TASK BRIEF – The answer is to be an exact copy of the lines below running from the line with "white tree [687,121,748,213] -> none" down to the line with "none -> black candle [888,170,946,284]", both ends included, and nothing more.

BEGIN GIVEN RECORDS

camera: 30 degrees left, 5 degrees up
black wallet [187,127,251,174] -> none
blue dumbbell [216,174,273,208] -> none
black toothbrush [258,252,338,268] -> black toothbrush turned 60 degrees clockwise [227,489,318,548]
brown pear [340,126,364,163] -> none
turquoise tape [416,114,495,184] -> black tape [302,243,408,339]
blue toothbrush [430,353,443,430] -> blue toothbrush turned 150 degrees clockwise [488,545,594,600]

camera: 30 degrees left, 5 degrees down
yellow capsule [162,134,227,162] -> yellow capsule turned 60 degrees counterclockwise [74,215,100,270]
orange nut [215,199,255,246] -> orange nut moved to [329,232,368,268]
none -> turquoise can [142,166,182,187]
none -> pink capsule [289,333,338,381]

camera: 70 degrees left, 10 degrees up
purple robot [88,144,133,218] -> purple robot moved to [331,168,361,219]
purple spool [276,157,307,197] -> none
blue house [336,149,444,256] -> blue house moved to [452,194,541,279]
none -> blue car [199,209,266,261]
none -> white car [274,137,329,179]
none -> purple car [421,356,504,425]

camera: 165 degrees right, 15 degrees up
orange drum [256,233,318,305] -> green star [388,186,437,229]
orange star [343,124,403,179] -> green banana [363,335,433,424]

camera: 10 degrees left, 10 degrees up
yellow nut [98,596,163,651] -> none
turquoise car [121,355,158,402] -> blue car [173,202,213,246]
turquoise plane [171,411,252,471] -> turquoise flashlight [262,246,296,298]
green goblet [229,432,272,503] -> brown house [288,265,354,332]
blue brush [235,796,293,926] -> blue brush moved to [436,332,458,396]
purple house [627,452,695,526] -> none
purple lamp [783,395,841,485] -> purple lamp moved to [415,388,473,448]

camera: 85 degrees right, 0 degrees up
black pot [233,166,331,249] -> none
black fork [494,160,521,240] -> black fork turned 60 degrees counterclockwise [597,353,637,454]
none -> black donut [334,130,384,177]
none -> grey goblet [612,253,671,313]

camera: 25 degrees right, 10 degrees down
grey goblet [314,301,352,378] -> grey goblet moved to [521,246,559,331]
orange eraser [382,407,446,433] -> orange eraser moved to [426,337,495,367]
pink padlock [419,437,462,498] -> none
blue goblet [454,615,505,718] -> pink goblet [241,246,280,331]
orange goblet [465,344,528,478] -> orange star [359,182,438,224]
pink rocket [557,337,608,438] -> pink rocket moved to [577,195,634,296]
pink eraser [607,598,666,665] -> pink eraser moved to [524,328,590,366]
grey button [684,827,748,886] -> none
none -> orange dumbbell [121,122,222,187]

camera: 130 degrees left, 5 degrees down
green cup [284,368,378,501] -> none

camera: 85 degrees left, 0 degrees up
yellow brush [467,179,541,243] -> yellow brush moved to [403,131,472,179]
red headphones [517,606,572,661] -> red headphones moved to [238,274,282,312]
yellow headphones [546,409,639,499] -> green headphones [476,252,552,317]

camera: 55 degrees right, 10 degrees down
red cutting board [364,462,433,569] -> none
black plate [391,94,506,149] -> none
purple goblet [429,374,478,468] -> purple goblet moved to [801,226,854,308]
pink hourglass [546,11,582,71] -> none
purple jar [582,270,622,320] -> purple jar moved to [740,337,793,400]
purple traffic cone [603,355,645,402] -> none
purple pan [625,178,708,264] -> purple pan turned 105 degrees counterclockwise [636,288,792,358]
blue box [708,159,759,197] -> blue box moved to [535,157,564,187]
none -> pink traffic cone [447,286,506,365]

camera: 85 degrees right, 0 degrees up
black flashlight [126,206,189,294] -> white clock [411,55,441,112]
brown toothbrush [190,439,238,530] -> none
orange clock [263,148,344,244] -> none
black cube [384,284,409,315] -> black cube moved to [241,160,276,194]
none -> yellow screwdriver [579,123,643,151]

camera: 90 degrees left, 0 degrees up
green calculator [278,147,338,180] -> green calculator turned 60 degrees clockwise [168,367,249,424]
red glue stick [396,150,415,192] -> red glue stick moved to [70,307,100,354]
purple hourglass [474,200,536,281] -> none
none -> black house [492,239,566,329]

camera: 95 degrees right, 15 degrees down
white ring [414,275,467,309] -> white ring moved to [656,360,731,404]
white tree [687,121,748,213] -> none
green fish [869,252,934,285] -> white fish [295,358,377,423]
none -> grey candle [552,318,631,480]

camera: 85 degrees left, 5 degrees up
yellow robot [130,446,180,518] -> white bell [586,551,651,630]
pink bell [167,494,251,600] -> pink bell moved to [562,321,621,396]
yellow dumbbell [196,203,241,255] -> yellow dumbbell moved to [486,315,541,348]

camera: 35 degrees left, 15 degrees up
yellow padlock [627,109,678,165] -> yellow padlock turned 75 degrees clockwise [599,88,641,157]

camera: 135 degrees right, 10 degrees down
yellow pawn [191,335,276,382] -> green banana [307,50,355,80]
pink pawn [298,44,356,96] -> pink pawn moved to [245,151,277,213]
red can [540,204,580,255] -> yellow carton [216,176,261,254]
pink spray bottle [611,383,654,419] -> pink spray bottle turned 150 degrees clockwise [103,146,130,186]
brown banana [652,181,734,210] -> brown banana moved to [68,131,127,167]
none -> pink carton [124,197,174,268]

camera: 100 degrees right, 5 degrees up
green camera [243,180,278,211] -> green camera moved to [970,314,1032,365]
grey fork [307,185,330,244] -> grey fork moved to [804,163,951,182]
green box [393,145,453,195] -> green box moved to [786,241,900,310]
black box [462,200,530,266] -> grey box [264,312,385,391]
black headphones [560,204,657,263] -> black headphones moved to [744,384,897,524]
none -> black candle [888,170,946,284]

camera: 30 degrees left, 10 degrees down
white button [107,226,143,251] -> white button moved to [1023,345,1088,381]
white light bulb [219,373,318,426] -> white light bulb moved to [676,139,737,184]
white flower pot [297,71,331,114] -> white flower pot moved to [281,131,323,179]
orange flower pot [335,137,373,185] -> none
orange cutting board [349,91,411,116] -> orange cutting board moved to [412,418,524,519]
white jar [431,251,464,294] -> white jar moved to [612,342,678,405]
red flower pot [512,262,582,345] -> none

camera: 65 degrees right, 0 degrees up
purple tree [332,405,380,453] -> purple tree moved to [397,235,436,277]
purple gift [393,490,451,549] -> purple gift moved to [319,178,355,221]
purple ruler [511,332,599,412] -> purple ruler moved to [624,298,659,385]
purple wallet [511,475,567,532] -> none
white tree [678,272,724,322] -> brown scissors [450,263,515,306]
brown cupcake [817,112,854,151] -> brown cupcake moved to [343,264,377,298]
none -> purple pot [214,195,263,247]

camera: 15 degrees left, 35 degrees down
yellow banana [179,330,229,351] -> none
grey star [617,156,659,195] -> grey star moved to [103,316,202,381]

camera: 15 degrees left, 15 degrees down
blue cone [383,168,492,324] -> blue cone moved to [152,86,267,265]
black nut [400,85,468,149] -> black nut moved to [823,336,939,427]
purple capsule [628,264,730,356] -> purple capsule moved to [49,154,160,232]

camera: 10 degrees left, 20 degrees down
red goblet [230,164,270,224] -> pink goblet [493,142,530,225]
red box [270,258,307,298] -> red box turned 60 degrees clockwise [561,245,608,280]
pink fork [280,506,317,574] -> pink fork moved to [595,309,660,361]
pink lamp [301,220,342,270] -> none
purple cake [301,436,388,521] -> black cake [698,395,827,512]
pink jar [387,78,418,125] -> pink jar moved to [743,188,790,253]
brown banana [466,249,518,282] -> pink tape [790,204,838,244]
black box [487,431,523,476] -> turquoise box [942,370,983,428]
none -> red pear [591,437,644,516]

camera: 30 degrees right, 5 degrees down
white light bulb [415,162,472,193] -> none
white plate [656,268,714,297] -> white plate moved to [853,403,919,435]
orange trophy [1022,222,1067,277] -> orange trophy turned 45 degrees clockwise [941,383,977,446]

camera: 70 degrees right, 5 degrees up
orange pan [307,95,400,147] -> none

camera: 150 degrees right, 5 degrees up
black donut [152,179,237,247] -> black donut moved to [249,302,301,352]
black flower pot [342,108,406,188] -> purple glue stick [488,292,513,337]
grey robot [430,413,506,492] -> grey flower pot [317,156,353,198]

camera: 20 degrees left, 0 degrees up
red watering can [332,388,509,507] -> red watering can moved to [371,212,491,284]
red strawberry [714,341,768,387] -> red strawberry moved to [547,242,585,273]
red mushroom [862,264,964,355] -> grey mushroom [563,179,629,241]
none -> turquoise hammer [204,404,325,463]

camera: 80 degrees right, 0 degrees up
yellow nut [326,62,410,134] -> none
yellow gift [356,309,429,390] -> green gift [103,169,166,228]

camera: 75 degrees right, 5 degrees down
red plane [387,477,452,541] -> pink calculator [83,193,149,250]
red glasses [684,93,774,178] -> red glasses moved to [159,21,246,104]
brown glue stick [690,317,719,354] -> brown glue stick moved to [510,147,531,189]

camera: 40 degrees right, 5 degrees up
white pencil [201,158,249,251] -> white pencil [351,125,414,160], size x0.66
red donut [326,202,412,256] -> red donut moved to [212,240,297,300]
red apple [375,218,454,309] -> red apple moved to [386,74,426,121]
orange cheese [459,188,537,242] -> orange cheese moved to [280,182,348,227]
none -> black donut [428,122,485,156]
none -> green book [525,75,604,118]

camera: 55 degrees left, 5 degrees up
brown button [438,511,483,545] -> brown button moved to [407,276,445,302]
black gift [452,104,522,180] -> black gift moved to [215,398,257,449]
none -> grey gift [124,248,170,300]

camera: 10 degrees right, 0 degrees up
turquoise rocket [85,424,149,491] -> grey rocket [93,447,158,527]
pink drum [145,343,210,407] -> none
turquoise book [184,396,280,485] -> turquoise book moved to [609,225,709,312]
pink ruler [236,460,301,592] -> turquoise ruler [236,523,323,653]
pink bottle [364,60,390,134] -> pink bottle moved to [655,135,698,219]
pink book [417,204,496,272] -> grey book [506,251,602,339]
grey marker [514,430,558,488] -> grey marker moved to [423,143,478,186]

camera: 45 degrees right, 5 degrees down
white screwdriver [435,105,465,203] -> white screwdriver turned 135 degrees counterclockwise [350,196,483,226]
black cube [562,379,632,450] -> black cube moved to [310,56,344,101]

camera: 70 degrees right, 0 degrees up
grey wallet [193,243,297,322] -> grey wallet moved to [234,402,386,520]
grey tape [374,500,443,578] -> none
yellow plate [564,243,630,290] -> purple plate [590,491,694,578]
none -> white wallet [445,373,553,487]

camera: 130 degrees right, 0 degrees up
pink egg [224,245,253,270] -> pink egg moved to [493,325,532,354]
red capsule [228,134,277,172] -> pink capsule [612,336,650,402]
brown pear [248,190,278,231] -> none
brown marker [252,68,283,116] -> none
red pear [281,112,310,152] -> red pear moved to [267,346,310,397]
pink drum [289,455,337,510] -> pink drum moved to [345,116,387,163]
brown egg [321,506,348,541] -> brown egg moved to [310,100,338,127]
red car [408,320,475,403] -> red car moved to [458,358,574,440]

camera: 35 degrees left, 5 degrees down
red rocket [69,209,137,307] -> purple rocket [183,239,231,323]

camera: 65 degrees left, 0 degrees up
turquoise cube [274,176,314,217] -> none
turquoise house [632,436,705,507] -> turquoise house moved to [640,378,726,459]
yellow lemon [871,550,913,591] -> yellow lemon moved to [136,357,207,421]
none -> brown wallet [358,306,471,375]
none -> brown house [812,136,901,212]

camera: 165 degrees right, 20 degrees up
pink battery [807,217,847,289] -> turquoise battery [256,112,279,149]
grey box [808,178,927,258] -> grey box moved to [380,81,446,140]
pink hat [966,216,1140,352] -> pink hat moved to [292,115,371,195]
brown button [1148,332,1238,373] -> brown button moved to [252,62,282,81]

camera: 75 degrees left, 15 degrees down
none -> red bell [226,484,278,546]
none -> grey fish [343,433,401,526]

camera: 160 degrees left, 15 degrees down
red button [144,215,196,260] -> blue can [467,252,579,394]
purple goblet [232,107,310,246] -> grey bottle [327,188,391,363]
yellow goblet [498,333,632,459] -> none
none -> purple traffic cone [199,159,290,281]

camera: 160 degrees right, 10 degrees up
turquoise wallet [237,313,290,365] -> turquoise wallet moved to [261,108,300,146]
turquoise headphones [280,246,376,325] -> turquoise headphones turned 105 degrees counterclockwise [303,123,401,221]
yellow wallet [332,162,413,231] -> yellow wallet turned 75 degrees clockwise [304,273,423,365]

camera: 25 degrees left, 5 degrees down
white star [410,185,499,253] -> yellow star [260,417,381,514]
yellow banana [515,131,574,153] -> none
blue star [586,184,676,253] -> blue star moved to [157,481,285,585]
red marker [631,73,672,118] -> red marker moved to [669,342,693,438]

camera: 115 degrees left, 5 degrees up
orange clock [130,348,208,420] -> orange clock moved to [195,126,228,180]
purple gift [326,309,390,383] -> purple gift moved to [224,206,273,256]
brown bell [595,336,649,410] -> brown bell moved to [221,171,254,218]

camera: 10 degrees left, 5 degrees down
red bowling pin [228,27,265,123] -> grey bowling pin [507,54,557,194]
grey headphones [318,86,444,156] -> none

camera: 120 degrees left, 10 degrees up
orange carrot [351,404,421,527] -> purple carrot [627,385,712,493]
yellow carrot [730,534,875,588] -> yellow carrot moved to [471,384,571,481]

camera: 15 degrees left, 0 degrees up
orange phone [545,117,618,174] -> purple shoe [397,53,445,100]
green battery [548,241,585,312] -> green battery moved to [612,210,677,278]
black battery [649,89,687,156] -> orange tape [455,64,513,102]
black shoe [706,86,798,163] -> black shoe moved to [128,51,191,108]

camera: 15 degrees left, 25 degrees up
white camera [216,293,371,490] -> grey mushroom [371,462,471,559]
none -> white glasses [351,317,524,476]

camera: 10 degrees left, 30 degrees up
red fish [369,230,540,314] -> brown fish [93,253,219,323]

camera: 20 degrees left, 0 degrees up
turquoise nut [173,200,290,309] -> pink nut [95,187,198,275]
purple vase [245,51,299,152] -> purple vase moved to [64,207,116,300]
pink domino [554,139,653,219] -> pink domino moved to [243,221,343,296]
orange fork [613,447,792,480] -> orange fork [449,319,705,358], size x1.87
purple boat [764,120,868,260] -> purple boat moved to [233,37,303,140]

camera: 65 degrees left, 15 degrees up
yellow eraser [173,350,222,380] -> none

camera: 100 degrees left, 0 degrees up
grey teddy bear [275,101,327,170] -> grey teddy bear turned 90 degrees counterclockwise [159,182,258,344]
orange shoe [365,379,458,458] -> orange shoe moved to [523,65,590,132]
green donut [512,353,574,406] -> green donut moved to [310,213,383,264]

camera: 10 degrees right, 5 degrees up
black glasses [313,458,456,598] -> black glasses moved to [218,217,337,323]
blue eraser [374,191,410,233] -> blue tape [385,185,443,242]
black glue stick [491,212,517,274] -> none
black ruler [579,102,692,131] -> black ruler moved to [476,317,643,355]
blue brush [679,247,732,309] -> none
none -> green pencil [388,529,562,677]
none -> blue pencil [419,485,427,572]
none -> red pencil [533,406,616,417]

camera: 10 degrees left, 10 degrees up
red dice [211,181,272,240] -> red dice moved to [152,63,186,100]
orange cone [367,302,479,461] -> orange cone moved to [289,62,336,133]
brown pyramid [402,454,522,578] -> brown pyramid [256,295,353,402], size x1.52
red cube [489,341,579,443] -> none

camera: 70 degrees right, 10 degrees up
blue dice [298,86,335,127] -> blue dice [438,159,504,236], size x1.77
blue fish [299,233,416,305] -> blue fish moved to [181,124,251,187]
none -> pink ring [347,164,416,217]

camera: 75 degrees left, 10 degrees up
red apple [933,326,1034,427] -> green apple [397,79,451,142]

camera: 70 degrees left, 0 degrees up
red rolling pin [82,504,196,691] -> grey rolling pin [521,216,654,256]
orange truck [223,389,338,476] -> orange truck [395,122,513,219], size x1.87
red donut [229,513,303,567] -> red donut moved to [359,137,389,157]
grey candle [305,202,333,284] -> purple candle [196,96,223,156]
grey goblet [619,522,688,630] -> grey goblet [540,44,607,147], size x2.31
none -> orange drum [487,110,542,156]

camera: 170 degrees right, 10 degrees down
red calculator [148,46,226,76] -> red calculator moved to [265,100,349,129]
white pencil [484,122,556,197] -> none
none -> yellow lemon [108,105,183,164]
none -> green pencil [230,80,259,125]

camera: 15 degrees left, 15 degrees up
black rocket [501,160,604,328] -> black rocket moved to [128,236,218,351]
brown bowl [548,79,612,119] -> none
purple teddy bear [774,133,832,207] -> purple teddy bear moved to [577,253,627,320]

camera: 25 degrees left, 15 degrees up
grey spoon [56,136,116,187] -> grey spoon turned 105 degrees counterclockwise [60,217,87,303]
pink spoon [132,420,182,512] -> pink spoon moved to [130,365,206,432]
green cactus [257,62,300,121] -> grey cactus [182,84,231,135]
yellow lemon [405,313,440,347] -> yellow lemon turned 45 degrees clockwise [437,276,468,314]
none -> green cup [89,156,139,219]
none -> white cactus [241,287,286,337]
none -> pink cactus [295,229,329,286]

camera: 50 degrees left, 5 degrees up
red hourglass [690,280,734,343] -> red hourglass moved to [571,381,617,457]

END GIVEN RECORDS

EXERCISE SOLUTION –
white tree [687,121,748,213] -> none
green fish [869,252,934,285] -> white fish [295,358,377,423]
none -> grey candle [552,318,631,480]

camera: 85 degrees left, 5 degrees up
yellow robot [130,446,180,518] -> white bell [586,551,651,630]
pink bell [167,494,251,600] -> pink bell moved to [562,321,621,396]
yellow dumbbell [196,203,241,255] -> yellow dumbbell moved to [486,315,541,348]

camera: 35 degrees left, 15 degrees up
yellow padlock [627,109,678,165] -> yellow padlock turned 75 degrees clockwise [599,88,641,157]

camera: 135 degrees right, 10 degrees down
yellow pawn [191,335,276,382] -> green banana [307,50,355,80]
pink pawn [298,44,356,96] -> pink pawn moved to [245,151,277,213]
red can [540,204,580,255] -> yellow carton [216,176,261,254]
pink spray bottle [611,383,654,419] -> pink spray bottle turned 150 degrees clockwise [103,146,130,186]
brown banana [652,181,734,210] -> brown banana moved to [68,131,127,167]
none -> pink carton [124,197,174,268]

camera: 100 degrees right, 5 degrees up
green camera [243,180,278,211] -> green camera moved to [970,314,1032,365]
grey fork [307,185,330,244] -> grey fork moved to [804,163,951,182]
green box [393,145,453,195] -> green box moved to [786,241,900,310]
black box [462,200,530,266] -> grey box [264,312,385,391]
black headphones [560,204,657,263] -> black headphones moved to [744,384,897,524]
none -> black candle [888,170,946,284]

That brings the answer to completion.